# TASK GOAL
Among the records below, find the lines with the word "dumbbell" and copy them.

# RECORDS TO USE

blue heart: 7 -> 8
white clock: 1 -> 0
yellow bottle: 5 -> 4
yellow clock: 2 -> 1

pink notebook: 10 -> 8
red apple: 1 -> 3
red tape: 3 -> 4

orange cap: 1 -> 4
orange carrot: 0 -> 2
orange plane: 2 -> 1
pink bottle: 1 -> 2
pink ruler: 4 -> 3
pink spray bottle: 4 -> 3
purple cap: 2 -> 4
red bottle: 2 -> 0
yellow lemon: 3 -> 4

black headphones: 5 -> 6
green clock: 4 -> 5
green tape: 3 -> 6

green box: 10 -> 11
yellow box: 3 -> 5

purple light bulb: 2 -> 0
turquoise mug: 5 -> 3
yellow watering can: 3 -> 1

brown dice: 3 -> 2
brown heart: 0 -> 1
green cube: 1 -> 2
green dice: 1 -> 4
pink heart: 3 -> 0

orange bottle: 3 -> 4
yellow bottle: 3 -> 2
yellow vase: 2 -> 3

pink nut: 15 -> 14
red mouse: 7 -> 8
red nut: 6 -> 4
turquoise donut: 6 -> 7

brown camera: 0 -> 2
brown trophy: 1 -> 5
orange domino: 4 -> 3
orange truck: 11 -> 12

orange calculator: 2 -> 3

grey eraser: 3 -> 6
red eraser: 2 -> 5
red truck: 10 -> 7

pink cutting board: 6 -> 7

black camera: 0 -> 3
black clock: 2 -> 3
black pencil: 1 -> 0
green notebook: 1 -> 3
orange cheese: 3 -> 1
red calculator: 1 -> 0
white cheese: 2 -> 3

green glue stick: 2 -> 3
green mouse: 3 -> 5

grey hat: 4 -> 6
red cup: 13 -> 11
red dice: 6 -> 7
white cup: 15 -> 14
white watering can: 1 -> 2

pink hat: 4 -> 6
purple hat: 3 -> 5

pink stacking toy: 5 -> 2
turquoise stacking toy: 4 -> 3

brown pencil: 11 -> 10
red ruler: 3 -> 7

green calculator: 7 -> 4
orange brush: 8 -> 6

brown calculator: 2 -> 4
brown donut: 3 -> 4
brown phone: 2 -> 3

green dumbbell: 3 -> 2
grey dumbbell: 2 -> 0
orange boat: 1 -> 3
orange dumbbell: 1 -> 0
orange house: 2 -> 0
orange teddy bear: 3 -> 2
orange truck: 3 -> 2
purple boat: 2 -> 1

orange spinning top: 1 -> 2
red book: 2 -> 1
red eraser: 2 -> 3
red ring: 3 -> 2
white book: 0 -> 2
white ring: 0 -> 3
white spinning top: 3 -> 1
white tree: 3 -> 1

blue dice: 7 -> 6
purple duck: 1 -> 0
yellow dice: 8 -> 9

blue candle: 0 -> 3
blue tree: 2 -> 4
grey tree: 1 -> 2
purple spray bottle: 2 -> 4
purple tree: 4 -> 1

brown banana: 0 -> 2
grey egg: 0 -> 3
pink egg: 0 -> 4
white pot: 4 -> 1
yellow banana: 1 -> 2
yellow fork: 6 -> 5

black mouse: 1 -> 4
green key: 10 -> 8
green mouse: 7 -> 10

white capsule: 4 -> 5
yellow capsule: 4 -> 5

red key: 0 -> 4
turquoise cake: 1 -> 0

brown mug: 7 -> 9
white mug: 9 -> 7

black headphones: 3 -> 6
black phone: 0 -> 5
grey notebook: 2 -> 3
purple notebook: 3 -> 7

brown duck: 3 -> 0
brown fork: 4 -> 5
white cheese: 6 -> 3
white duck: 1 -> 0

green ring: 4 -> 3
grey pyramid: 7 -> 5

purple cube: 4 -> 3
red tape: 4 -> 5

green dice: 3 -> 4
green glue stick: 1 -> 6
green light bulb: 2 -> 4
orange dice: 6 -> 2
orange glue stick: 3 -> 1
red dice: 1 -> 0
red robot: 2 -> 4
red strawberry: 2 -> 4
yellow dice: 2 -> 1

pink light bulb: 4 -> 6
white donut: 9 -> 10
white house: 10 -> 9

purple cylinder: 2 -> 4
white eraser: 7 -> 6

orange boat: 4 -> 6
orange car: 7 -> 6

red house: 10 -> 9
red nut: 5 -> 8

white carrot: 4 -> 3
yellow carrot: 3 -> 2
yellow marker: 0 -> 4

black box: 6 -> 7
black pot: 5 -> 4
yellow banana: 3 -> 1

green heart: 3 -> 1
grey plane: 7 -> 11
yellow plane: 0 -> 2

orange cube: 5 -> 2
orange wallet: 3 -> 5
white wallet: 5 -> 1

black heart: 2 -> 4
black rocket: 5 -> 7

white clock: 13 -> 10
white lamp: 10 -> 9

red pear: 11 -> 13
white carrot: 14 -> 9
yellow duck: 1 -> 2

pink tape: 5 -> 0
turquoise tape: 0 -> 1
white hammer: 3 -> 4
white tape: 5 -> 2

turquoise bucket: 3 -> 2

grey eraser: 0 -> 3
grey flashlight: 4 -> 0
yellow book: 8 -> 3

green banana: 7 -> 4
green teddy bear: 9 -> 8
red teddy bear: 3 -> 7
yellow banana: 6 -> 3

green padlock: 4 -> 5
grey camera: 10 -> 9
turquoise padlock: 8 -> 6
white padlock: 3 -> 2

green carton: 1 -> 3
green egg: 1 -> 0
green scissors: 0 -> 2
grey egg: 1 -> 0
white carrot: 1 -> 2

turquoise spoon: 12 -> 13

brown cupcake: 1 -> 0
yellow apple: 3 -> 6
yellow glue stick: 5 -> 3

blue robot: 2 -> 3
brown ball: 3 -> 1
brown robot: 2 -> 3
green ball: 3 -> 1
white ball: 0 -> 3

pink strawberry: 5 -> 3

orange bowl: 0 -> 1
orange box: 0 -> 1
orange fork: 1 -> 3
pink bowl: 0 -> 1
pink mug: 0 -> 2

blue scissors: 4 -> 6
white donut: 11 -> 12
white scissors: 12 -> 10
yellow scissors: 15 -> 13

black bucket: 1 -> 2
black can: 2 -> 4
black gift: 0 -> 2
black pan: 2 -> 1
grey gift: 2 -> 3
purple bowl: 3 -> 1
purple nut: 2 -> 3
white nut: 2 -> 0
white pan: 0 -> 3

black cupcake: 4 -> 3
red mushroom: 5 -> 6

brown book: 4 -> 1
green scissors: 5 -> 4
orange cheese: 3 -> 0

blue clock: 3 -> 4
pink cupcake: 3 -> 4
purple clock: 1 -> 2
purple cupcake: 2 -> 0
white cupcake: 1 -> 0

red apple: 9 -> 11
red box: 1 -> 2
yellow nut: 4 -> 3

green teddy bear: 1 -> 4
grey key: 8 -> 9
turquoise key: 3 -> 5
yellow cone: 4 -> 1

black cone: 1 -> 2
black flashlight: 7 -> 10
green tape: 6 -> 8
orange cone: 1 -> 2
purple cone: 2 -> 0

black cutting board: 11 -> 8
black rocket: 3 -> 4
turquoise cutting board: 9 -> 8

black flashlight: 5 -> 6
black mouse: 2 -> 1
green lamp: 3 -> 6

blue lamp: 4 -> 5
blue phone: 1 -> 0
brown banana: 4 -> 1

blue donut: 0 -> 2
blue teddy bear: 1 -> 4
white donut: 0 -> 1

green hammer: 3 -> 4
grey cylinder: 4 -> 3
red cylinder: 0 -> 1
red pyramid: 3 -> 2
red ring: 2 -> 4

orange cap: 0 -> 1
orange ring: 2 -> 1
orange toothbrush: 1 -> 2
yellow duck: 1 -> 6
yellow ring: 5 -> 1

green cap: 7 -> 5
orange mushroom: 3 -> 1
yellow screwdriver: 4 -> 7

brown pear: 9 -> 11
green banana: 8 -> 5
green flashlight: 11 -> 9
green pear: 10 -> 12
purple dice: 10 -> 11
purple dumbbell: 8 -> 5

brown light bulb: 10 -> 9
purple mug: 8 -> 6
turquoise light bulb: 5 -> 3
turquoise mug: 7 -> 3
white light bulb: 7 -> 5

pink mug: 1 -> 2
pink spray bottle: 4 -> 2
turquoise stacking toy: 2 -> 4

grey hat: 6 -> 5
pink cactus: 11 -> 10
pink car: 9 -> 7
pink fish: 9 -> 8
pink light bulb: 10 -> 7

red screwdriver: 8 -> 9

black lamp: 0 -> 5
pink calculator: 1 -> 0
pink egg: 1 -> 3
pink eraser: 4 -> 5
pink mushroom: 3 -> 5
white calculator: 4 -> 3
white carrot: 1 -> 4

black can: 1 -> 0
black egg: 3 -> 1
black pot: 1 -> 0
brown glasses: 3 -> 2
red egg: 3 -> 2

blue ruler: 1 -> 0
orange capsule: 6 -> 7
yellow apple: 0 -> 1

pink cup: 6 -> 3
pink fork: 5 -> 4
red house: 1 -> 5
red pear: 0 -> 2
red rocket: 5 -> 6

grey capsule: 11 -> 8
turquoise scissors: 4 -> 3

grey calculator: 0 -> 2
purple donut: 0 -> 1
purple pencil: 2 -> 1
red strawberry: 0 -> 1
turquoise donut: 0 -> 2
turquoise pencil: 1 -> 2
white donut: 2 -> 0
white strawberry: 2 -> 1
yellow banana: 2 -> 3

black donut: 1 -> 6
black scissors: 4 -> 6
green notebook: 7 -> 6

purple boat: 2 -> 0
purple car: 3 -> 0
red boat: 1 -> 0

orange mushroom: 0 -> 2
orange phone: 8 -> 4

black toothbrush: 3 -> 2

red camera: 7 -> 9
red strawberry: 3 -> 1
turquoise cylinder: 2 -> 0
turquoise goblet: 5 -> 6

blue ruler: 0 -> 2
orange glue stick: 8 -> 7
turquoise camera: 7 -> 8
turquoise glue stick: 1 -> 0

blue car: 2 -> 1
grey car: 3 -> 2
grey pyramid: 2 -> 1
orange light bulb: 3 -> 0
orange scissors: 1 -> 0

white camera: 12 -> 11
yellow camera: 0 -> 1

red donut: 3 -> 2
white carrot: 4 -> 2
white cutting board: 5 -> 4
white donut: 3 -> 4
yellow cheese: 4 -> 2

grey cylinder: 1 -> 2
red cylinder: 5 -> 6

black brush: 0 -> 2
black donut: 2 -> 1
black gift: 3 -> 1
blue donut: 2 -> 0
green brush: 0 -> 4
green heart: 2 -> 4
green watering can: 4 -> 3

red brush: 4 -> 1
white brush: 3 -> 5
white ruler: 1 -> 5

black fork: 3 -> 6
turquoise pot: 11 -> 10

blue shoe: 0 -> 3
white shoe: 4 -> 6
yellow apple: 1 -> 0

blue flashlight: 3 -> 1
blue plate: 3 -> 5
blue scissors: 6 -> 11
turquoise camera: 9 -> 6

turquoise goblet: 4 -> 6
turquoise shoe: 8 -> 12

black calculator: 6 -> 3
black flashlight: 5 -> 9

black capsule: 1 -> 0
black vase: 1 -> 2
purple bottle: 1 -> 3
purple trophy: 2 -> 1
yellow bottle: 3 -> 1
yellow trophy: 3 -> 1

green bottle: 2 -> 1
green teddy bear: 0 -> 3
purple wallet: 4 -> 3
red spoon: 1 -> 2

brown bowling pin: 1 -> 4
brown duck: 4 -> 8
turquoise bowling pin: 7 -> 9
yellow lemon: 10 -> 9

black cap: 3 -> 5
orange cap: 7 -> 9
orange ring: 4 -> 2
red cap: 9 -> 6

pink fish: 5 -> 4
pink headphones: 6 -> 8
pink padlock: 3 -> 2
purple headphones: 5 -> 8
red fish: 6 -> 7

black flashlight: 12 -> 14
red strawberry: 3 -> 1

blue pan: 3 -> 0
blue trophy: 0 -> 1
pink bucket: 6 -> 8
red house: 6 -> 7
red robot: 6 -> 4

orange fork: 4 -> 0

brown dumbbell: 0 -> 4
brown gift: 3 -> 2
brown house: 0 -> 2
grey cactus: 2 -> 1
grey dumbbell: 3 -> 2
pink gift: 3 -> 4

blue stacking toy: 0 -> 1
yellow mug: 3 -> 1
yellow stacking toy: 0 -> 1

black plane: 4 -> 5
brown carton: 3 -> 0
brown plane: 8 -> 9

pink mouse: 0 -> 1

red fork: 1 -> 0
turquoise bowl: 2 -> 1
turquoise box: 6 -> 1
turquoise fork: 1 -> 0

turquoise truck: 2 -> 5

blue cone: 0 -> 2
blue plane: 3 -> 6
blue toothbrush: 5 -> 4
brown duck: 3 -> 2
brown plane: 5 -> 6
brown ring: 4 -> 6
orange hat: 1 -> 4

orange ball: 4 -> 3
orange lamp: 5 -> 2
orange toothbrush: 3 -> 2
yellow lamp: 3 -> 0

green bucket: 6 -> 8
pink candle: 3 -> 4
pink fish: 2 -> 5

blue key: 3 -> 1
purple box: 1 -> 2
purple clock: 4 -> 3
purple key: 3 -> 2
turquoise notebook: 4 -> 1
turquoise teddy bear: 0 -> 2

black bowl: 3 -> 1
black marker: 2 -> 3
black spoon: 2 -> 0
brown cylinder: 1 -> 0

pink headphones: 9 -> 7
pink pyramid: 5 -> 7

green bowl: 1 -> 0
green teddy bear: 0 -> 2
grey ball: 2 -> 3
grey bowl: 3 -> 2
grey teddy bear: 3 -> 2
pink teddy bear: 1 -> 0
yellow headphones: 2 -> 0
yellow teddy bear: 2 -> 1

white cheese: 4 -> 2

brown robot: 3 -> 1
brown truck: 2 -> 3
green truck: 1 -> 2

# ANSWER SPACE
green dumbbell: 3 -> 2
grey dumbbell: 2 -> 0
orange dumbbell: 1 -> 0
purple dumbbell: 8 -> 5
brown dumbbell: 0 -> 4
grey dumbbell: 3 -> 2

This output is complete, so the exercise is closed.